Exercise description: When you repeat the entries below, please keep them exact and leave out the pictures.

Supplied material:
Start of Block
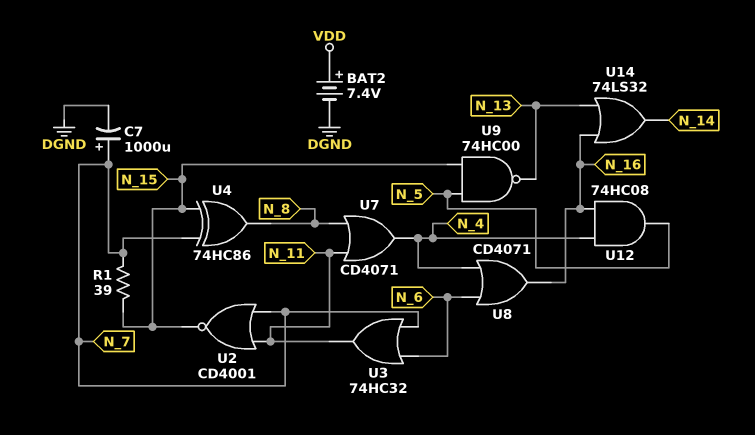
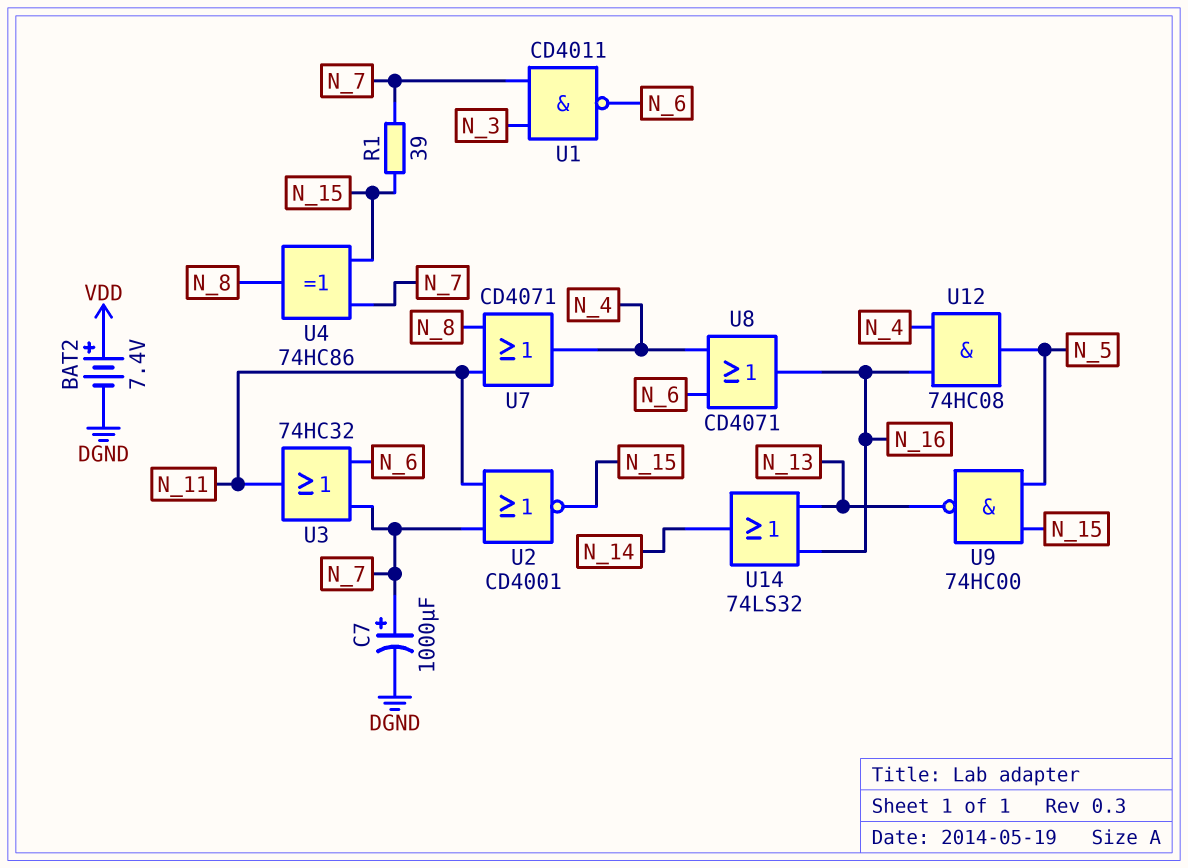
U1: none -> NAND CD4011 (in N_3, in N_7, out N_6)

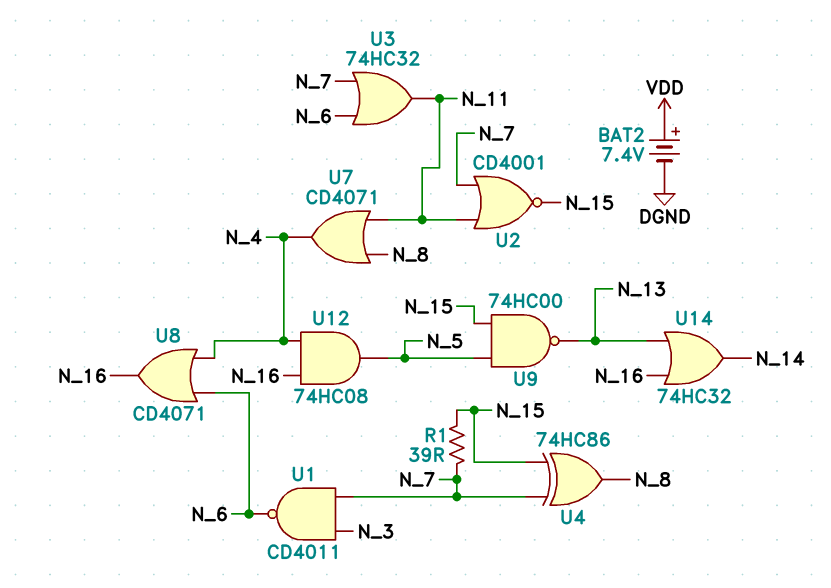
C7: 1000uF (plus N_7, minus DGND) -> none
U14: OR 74LS32 (in N_13, in N_16, out N_14) -> OR 74HC32 (in N_13, in N_16, out N_14)

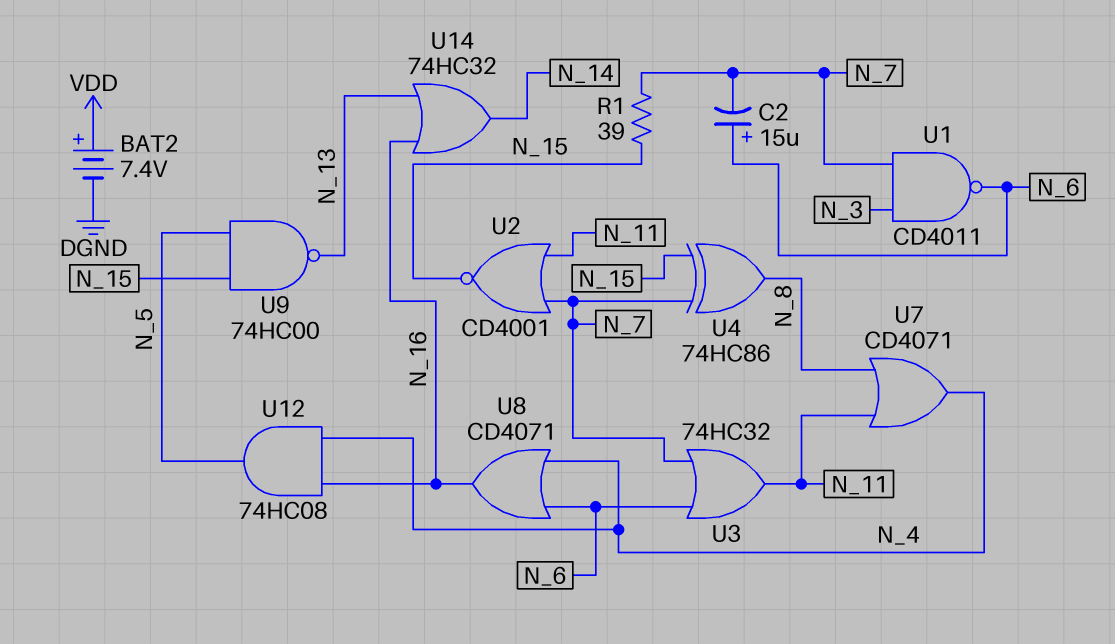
C2: none -> 15uF (plus N_6, minus N_7)

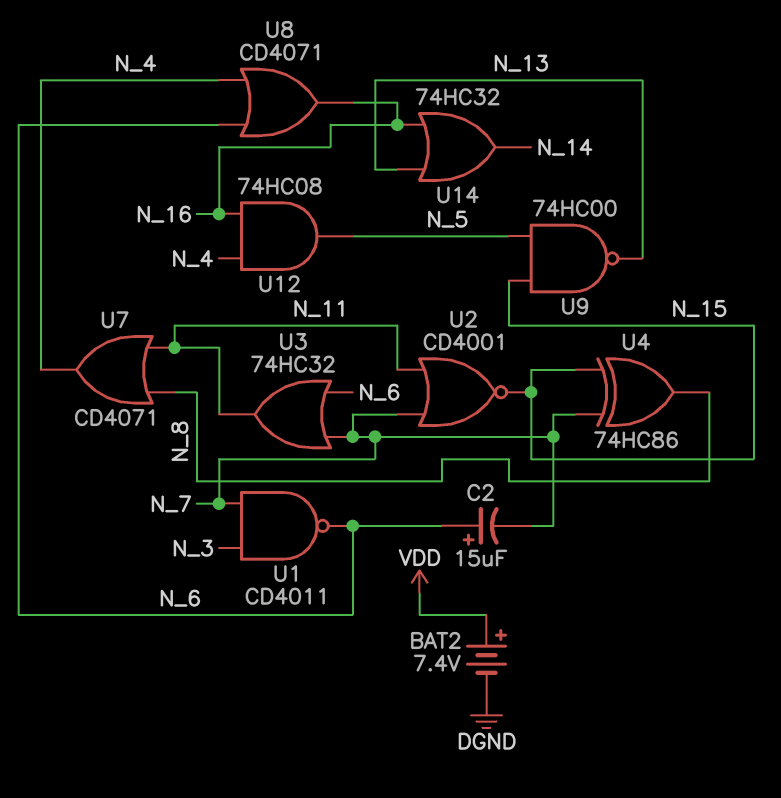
R1: 39 (N_7, N_15) -> none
End of Block
Exercise result:
U1: none -> NAND CD4011 (in N_3, in N_7, out N_6)

C7: 1000uF (plus N_7, minus DGND) -> none
U14: OR 74LS32 (in N_13, in N_16, out N_14) -> OR 74HC32 (in N_13, in N_16, out N_14)

C2: none -> 15uF (plus N_6, minus N_7)

R1: 39 (N_7, N_15) -> none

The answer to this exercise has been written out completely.